[[ Given material, beginning ]]

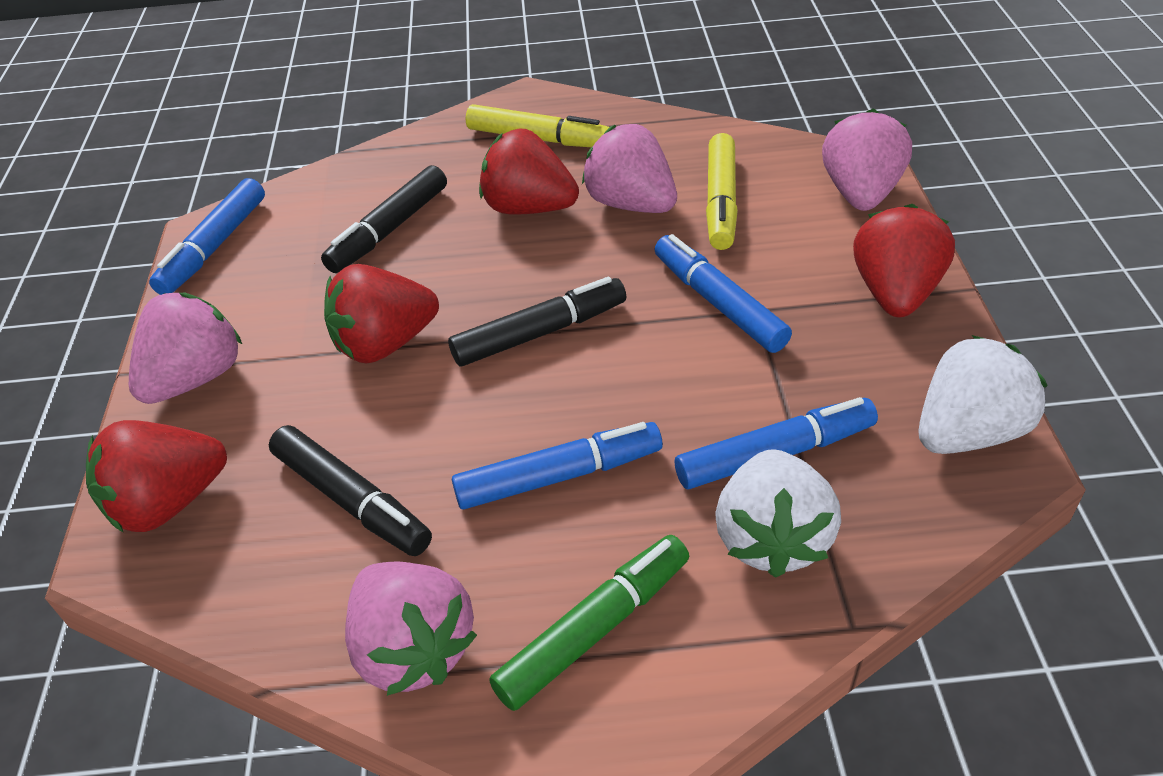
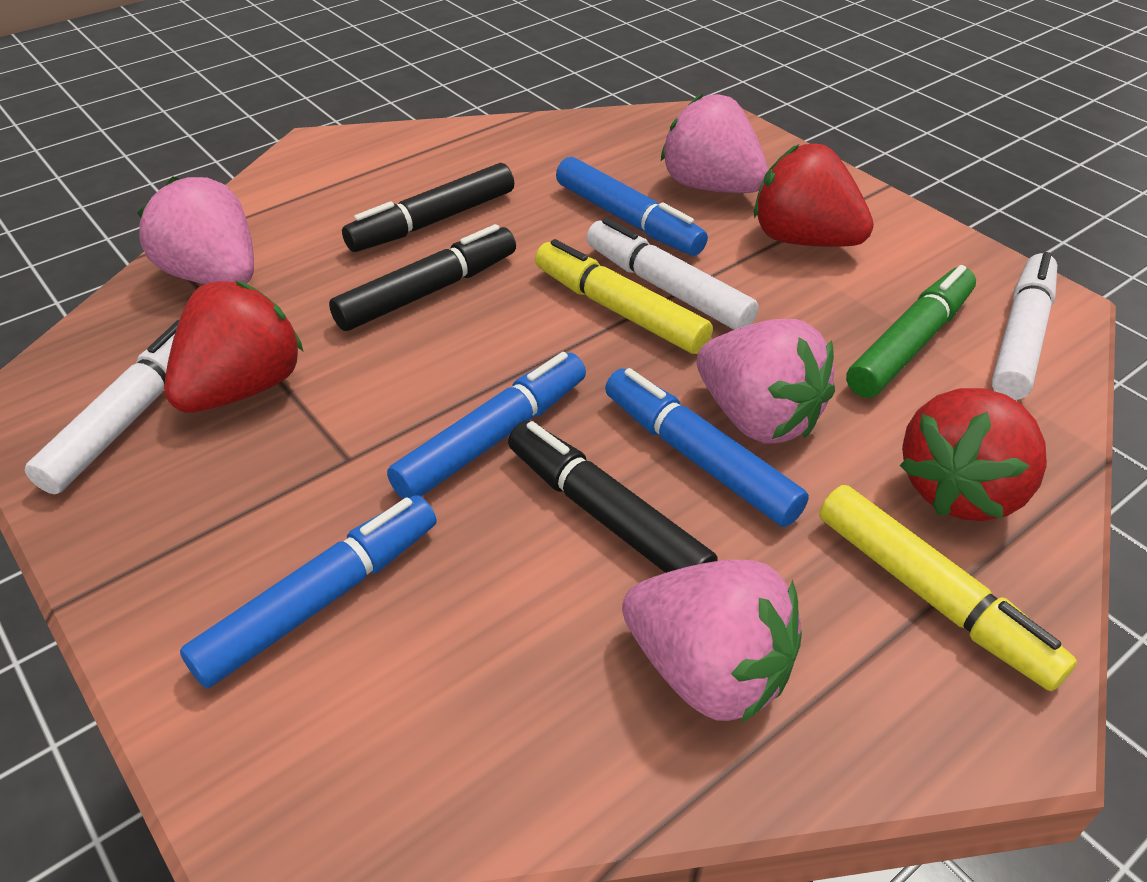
red strawberry: 4 -> 3
white marker: 0 -> 3
white strawberry: 2 -> 0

[[ Given material, end ]]

* _What the task requires_: Reproduce the material exactly. Pictures stay out.

* _Solution below_:
red strawberry: 4 -> 3
white marker: 0 -> 3
white strawberry: 2 -> 0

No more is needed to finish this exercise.